# [DATA UNDER STUDY]

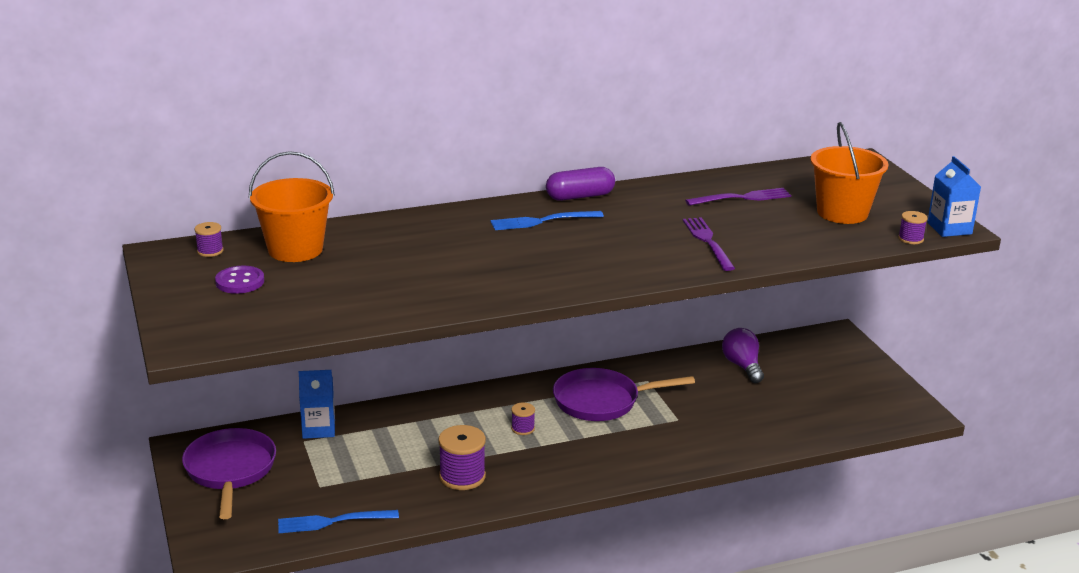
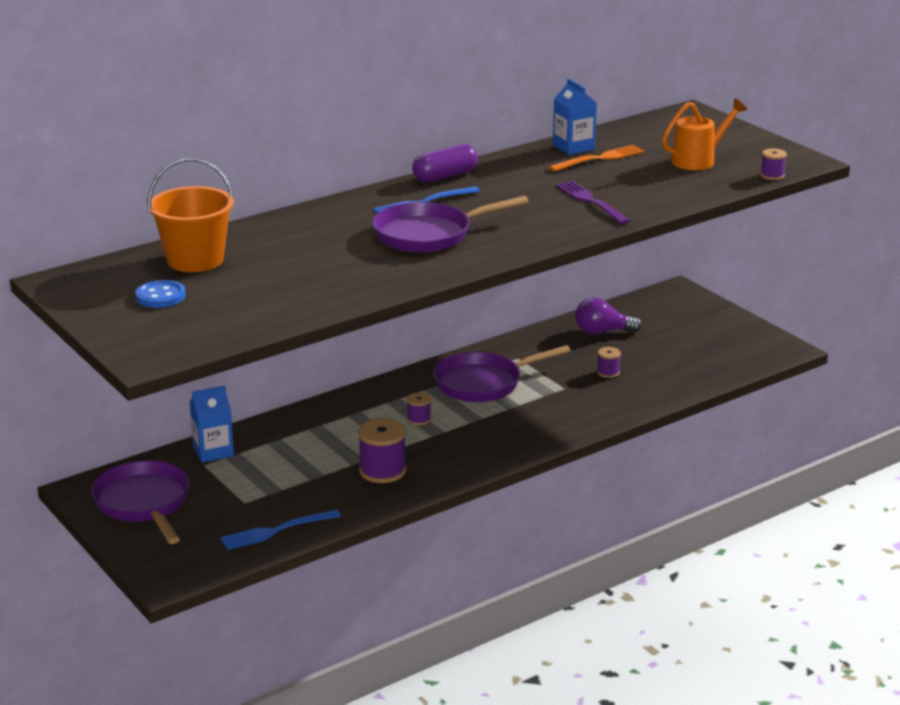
camera: 15 degrees left, 0 degrees up
(210, 251) = (108, 273): purple spool -> purple spool (608, 372)
(240, 282) = (160, 296): purple button -> blue button
(528, 254) = (428, 234): none -> purple pan
(742, 198) = (599, 159): purple fork -> orange fork
(742, 366) = (602, 332): purple light bulb -> purple light bulb turned 60 degrees counterclockwise
(842, 213) = (699, 160): orange bucket -> orange watering can
(949, 228) = (801, 162): blue carton -> blue carton (573, 147)

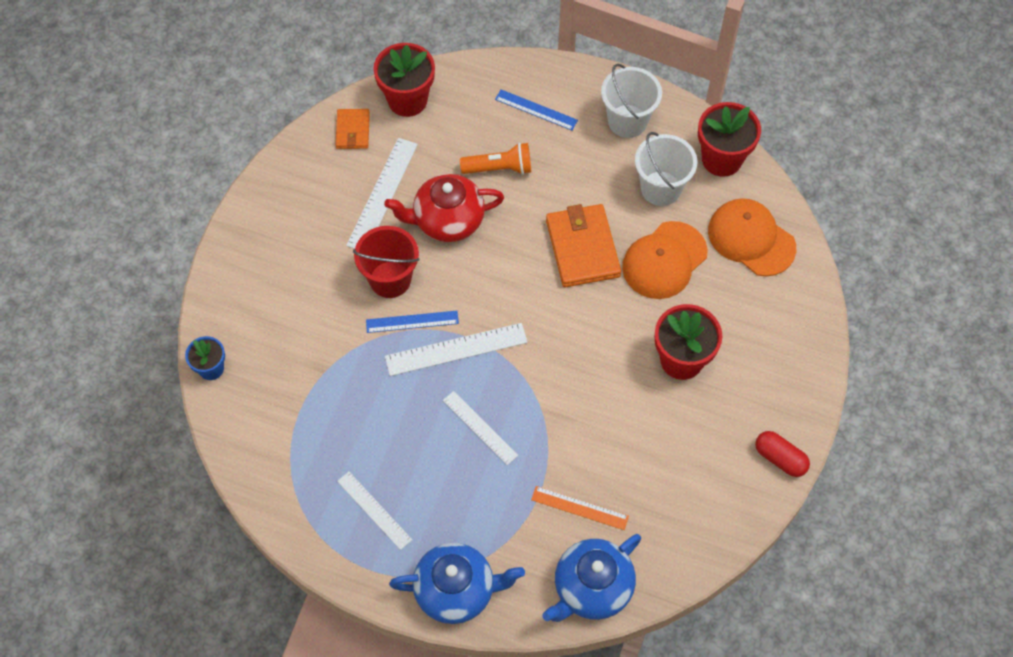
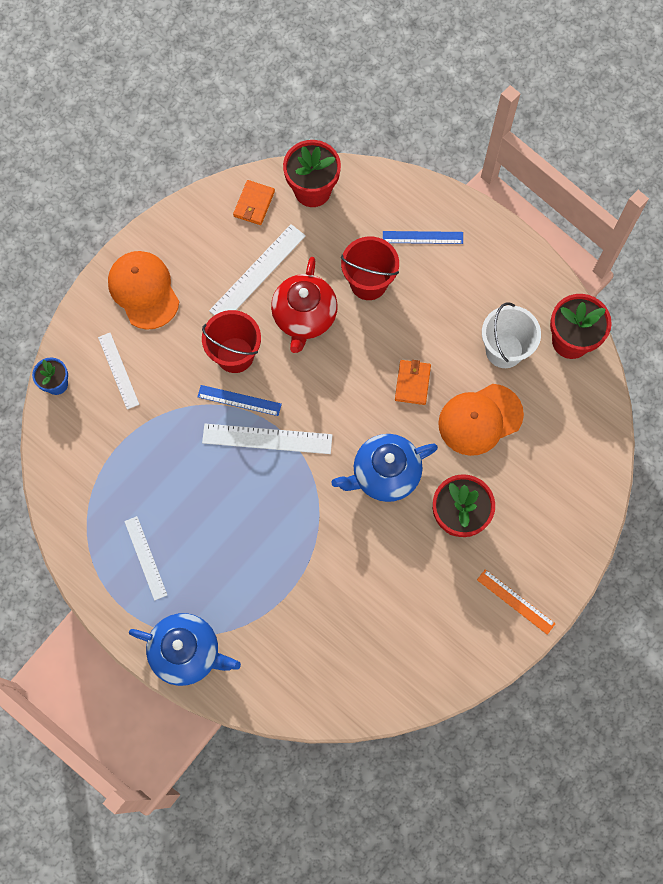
camera: 20 degrees right, 10 degrees up
(447, 221) = (304, 317): red teapot -> red teapot turned 90 degrees counterclockwise
(480, 427) = (261, 516): white ruler -> white ruler (118, 370)
(499, 168) = (368, 283): orange flashlight -> red bucket
(536, 110) = (422, 237): blue ruler -> blue ruler turned 45 degrees counterclockwise
(579, 508) = (317, 618): orange ruler -> orange ruler (515, 601)
(582, 248) = (412, 383): orange wallet -> orange wallet, size x0.57
(591, 588) = (300, 692): blue teapot -> blue teapot (384, 474)
(627, 121) = (500, 275): white bucket -> none
(751, 239) = (566, 426): orange cap -> orange cap (143, 290)
(780, 458) = (507, 637): red capsule -> none

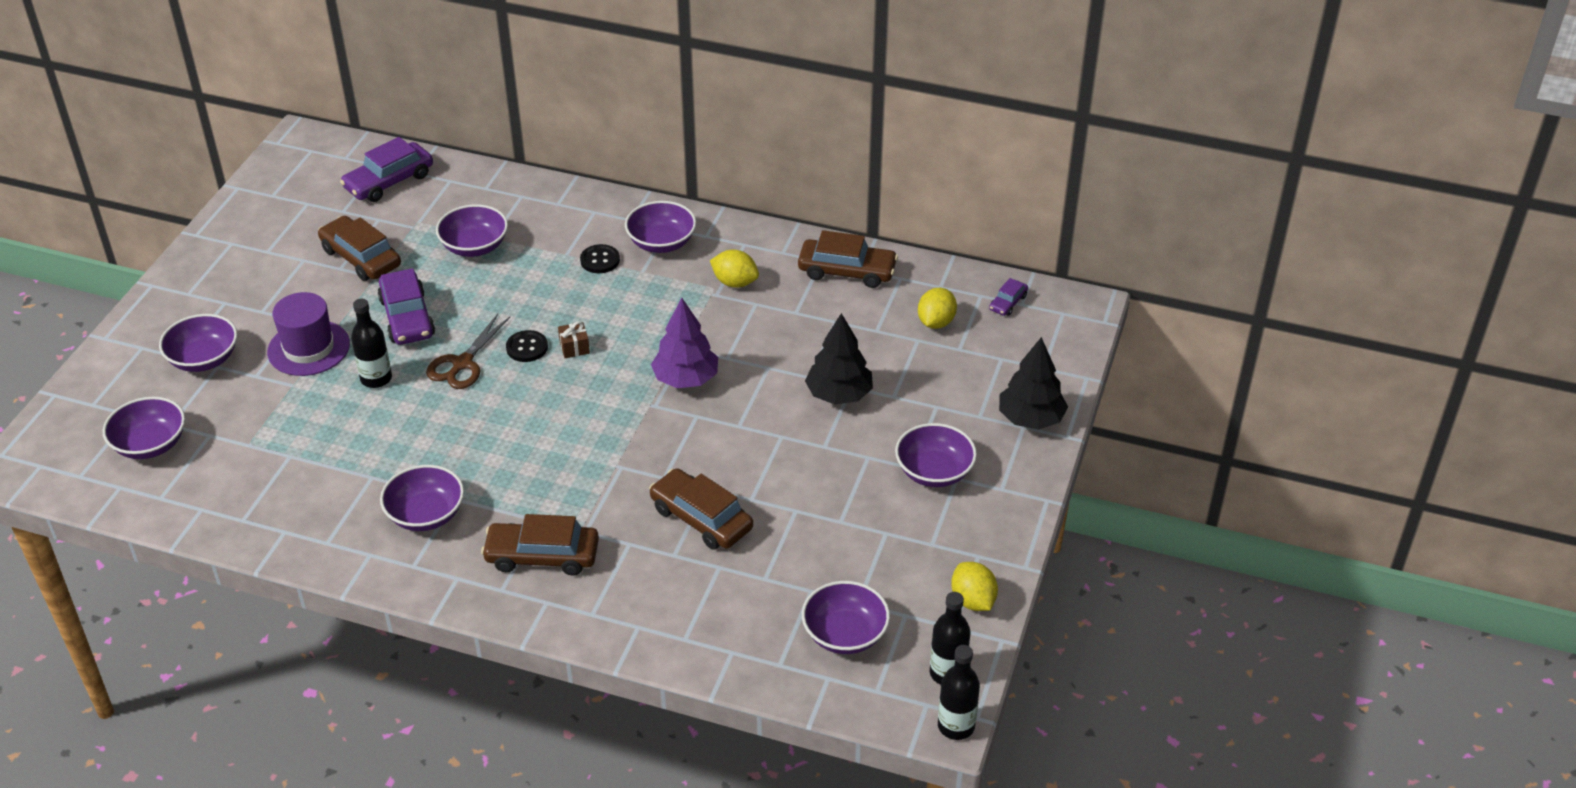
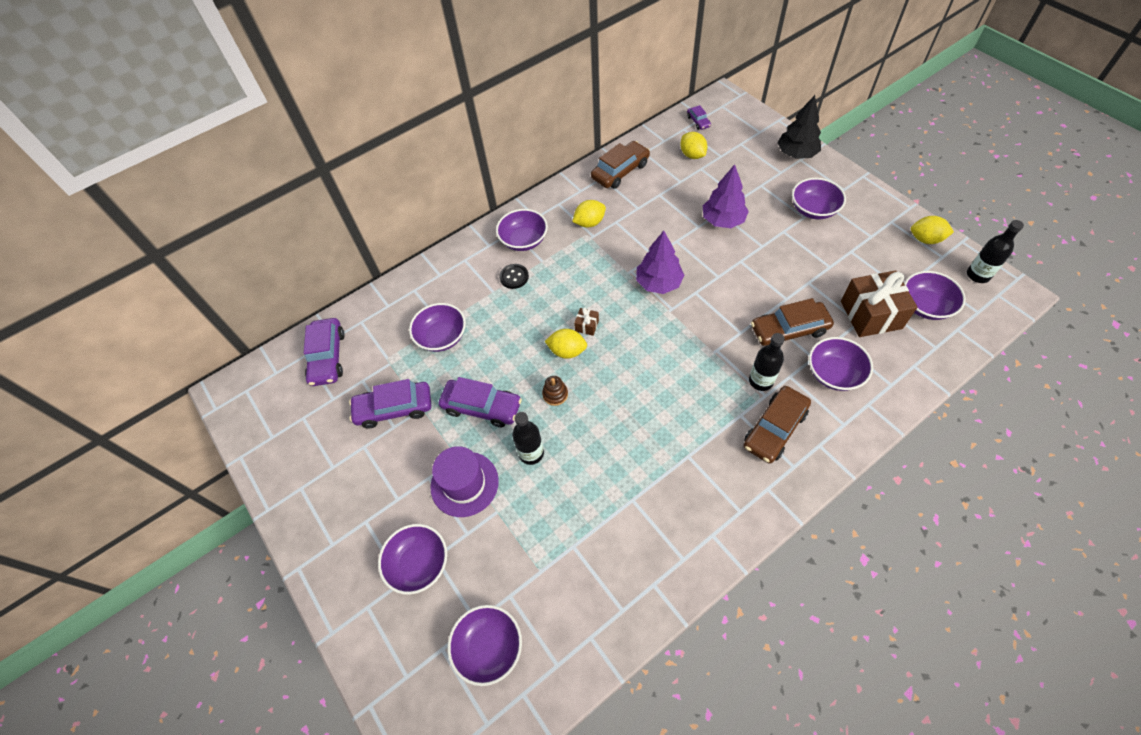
camera: 50 degrees left, 15 degrees up
(361, 257) = (394, 408): brown car -> purple car
(426, 514) = (693, 481): purple bowl -> purple bowl (834, 373)
(462, 363) = (555, 394): brown scissors -> brown stacking toy
(527, 347) = (567, 351): black button -> yellow lemon
(786, 586) = (871, 314): none -> brown gift
(839, 394) = (723, 220): black tree -> purple tree
(956, 726) = (1021, 290): black bottle -> black bottle (761, 381)

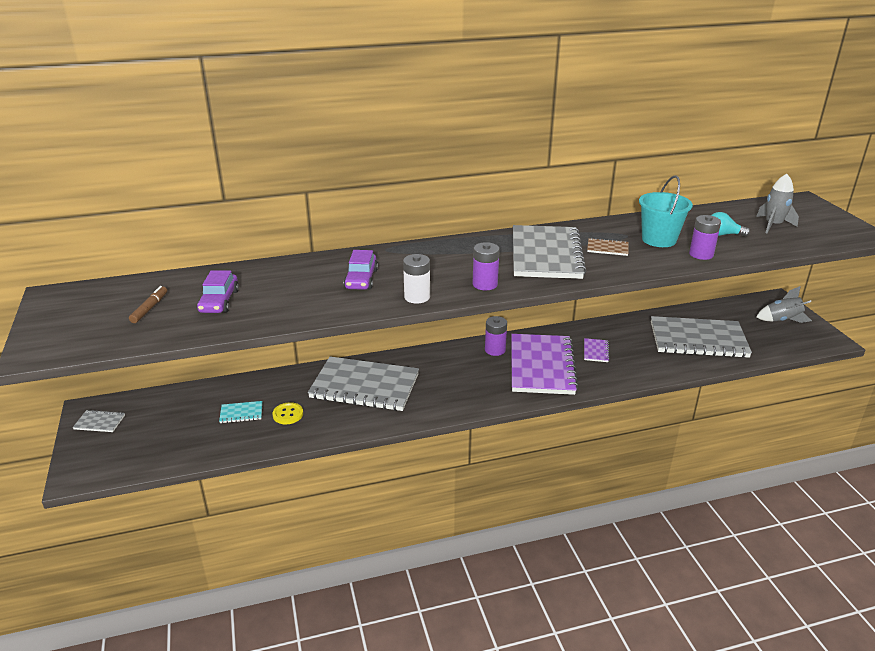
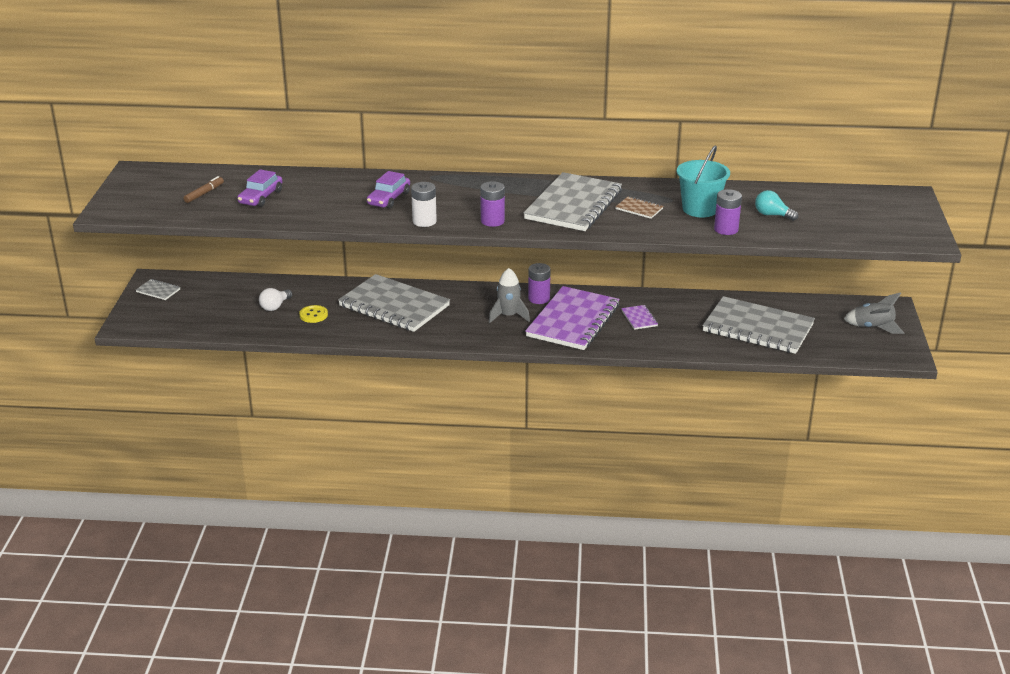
camera: 20 degrees right, 0 degrees up
(241, 413) = (275, 306): turquoise notebook -> white light bulb
(596, 351) = (639, 318): purple notebook -> purple notebook turned 45 degrees counterclockwise
(773, 225) = (839, 214): grey rocket -> grey rocket (508, 316)

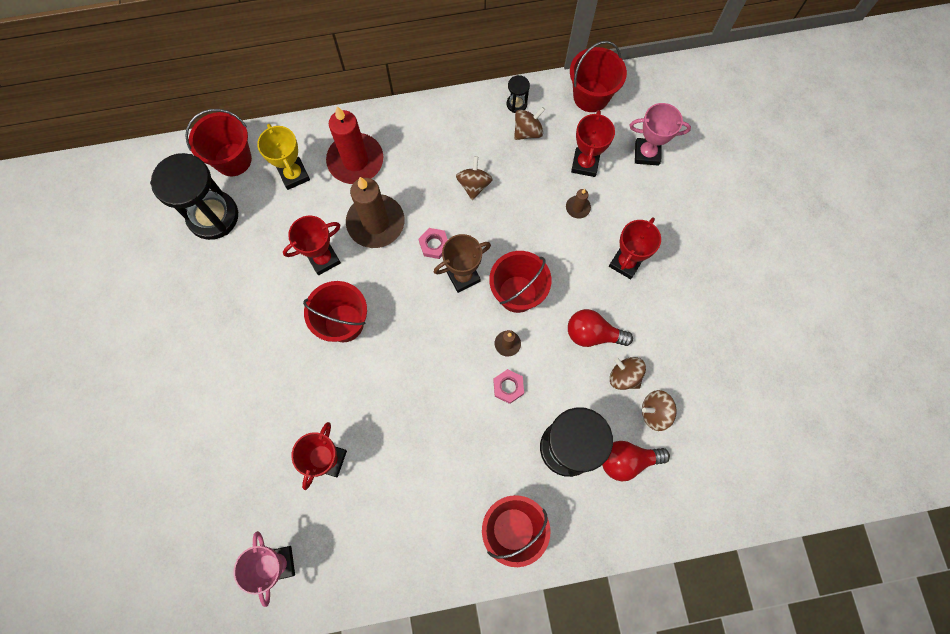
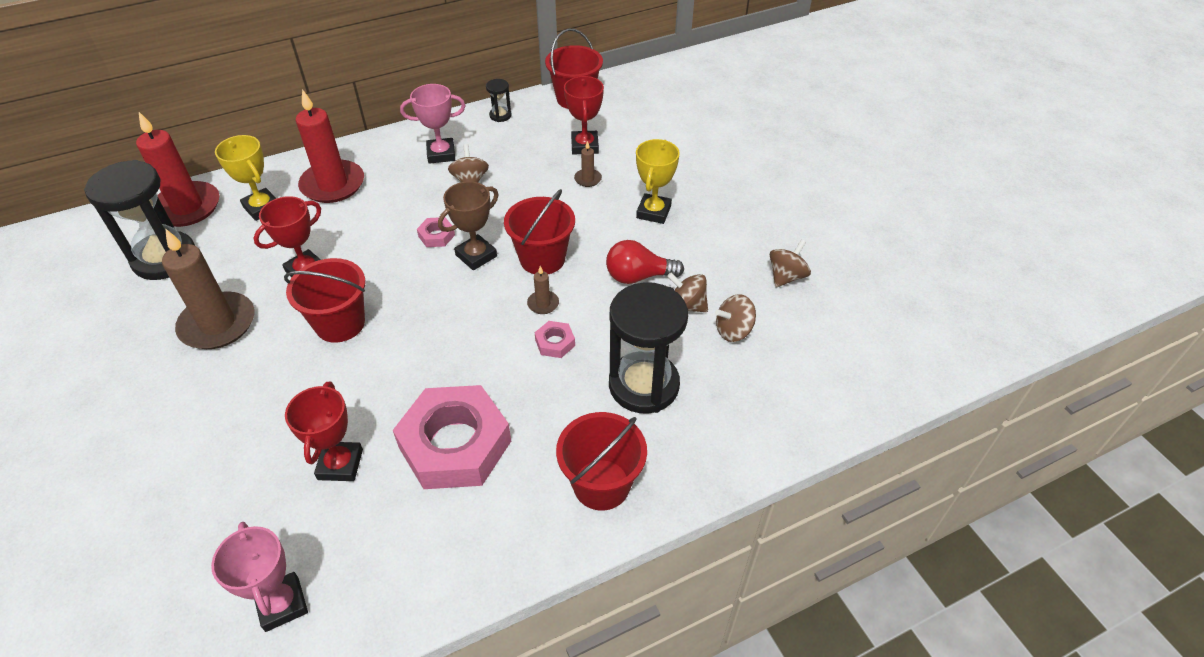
camera: 15 degrees left, 25 degrees down
(233, 159) = (187, 207): red bucket -> red candle
(376, 223) = (364, 230): brown candle -> brown candle (218, 324)
(414, 464) = (455, 444): none -> pink nut
(527, 131) = (517, 133): brown spinning top -> brown spinning top (786, 276)
(625, 263) = (653, 212): red trophy -> yellow trophy
(627, 460) = (719, 382): red light bulb -> none
(647, 153) = (645, 128): pink trophy -> pink trophy (441, 154)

# [TASK TO COMPLETE]
Going through the records above line by line, transcribe each one exactly and skip any pictures.

# [EXERCISE SOLUTION]
camera: 15 degrees left, 0 degrees up
(210, 251) = (108, 273): purple spool -> purple spool (608, 372)
(240, 282) = (160, 296): purple button -> blue button
(528, 254) = (428, 234): none -> purple pan
(742, 198) = (599, 159): purple fork -> orange fork
(742, 366) = (602, 332): purple light bulb -> purple light bulb turned 60 degrees counterclockwise
(842, 213) = (699, 160): orange bucket -> orange watering can
(949, 228) = (801, 162): blue carton -> blue carton (573, 147)

camera: 20 degrees right, 10 degrees up
(447, 221) = (304, 317): red teapot -> red teapot turned 90 degrees counterclockwise
(480, 427) = (261, 516): white ruler -> white ruler (118, 370)
(499, 168) = (368, 283): orange flashlight -> red bucket
(536, 110) = (422, 237): blue ruler -> blue ruler turned 45 degrees counterclockwise
(579, 508) = (317, 618): orange ruler -> orange ruler (515, 601)
(582, 248) = (412, 383): orange wallet -> orange wallet, size x0.57
(591, 588) = (300, 692): blue teapot -> blue teapot (384, 474)
(627, 121) = (500, 275): white bucket -> none
(751, 239) = (566, 426): orange cap -> orange cap (143, 290)
(780, 458) = (507, 637): red capsule -> none

camera: 50 degrees left, 15 degrees up
(361, 257) = (394, 408): brown car -> purple car
(426, 514) = (693, 481): purple bowl -> purple bowl (834, 373)
(462, 363) = (555, 394): brown scissors -> brown stacking toy
(527, 347) = (567, 351): black button -> yellow lemon
(786, 586) = (871, 314): none -> brown gift
(839, 394) = (723, 220): black tree -> purple tree
(956, 726) = (1021, 290): black bottle -> black bottle (761, 381)

camera: 20 degrees right, 0 degrees up
(241, 413) = (275, 306): turquoise notebook -> white light bulb
(596, 351) = (639, 318): purple notebook -> purple notebook turned 45 degrees counterclockwise
(773, 225) = (839, 214): grey rocket -> grey rocket (508, 316)

camera: 15 degrees left, 25 degrees down
(233, 159) = (187, 207): red bucket -> red candle
(376, 223) = (364, 230): brown candle -> brown candle (218, 324)
(414, 464) = (455, 444): none -> pink nut
(527, 131) = (517, 133): brown spinning top -> brown spinning top (786, 276)
(625, 263) = (653, 212): red trophy -> yellow trophy
(627, 460) = (719, 382): red light bulb -> none
(647, 153) = (645, 128): pink trophy -> pink trophy (441, 154)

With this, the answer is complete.